Segment Open
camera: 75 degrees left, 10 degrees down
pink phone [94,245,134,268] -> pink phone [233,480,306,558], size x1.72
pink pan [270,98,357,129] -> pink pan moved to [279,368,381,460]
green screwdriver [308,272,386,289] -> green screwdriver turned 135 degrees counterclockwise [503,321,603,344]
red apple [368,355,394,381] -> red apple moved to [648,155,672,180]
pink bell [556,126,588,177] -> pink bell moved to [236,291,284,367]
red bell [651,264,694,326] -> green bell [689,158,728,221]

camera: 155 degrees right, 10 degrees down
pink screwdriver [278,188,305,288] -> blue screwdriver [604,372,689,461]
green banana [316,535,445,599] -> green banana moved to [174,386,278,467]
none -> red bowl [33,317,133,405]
Segment Closed
> **THE PROBLEM**
Retype the material above, line by line, exactly.

> **WRITTEN RESPONSE**
camera: 75 degrees left, 10 degrees down
pink phone [94,245,134,268] -> pink phone [233,480,306,558], size x1.72
pink pan [270,98,357,129] -> pink pan moved to [279,368,381,460]
green screwdriver [308,272,386,289] -> green screwdriver turned 135 degrees counterclockwise [503,321,603,344]
red apple [368,355,394,381] -> red apple moved to [648,155,672,180]
pink bell [556,126,588,177] -> pink bell moved to [236,291,284,367]
red bell [651,264,694,326] -> green bell [689,158,728,221]

camera: 155 degrees right, 10 degrees down
pink screwdriver [278,188,305,288] -> blue screwdriver [604,372,689,461]
green banana [316,535,445,599] -> green banana moved to [174,386,278,467]
none -> red bowl [33,317,133,405]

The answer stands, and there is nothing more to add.